Exercise requirements → With the line containing "(285, 231) = (560, 372): red" as the first and the final line of the entries as the last, repeat exactly the lines in that span, including both.
BEGIN Source data
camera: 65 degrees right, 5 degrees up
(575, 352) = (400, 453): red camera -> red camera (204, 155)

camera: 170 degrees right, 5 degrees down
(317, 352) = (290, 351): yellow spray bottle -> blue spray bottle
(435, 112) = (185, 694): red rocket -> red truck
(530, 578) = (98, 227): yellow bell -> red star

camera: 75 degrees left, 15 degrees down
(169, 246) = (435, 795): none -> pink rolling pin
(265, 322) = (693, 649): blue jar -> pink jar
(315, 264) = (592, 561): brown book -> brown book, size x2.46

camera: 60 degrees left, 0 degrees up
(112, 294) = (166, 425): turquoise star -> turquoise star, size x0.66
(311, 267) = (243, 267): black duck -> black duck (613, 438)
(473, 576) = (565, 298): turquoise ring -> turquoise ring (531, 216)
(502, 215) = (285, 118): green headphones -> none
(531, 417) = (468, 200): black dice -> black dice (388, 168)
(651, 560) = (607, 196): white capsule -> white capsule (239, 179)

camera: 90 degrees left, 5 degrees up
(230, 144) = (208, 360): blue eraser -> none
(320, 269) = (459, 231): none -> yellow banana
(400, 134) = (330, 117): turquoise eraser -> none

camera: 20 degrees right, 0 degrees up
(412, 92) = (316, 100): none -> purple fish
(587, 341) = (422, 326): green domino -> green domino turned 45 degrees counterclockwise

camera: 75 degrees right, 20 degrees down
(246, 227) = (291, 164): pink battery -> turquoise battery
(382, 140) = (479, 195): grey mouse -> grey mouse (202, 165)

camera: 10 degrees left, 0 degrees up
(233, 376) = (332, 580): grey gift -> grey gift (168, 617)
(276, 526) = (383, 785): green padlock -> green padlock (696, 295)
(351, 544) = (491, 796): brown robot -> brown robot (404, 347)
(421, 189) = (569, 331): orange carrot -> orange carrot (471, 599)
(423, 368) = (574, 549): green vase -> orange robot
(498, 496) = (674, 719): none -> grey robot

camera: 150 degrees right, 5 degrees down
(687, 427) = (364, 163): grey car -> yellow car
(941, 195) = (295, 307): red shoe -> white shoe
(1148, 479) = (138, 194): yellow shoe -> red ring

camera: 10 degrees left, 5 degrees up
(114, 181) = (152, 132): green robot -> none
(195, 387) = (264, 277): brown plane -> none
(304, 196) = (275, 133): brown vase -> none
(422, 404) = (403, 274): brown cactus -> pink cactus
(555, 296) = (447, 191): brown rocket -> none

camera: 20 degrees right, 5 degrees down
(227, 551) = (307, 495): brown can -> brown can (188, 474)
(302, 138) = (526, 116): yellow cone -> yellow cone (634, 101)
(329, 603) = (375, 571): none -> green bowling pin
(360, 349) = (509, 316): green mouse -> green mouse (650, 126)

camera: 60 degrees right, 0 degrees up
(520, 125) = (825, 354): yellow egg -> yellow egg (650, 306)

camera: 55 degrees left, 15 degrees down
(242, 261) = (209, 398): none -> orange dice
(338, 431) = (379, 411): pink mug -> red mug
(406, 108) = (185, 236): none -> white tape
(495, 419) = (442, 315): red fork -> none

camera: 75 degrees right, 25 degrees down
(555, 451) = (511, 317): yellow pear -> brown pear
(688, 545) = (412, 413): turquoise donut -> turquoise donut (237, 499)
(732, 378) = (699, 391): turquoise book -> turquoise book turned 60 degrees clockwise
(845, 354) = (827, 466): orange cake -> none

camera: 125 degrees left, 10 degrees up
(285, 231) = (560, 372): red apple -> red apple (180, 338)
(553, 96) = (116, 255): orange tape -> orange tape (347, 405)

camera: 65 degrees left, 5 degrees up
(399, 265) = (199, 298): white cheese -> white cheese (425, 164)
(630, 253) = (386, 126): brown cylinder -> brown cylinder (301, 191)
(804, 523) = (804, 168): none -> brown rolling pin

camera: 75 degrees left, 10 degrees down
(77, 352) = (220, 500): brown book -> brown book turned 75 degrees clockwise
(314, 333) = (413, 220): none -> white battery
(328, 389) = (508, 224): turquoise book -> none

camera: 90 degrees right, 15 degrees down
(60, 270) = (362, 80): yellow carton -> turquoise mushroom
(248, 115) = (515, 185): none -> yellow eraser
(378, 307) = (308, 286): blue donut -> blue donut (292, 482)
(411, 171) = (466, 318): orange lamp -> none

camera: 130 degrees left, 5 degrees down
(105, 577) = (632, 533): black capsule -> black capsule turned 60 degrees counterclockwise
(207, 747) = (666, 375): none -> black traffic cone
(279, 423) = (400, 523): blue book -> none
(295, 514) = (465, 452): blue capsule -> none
END Source data
Output →
(285, 231) = (560, 372): red apple -> red apple (180, 338)
(553, 96) = (116, 255): orange tape -> orange tape (347, 405)

camera: 65 degrees left, 5 degrees up
(399, 265) = (199, 298): white cheese -> white cheese (425, 164)
(630, 253) = (386, 126): brown cylinder -> brown cylinder (301, 191)
(804, 523) = (804, 168): none -> brown rolling pin

camera: 75 degrees left, 10 degrees down
(77, 352) = (220, 500): brown book -> brown book turned 75 degrees clockwise
(314, 333) = (413, 220): none -> white battery
(328, 389) = (508, 224): turquoise book -> none

camera: 90 degrees right, 15 degrees down
(60, 270) = (362, 80): yellow carton -> turquoise mushroom
(248, 115) = (515, 185): none -> yellow eraser
(378, 307) = (308, 286): blue donut -> blue donut (292, 482)
(411, 171) = (466, 318): orange lamp -> none

camera: 130 degrees left, 5 degrees down
(105, 577) = (632, 533): black capsule -> black capsule turned 60 degrees counterclockwise
(207, 747) = (666, 375): none -> black traffic cone
(279, 423) = (400, 523): blue book -> none
(295, 514) = (465, 452): blue capsule -> none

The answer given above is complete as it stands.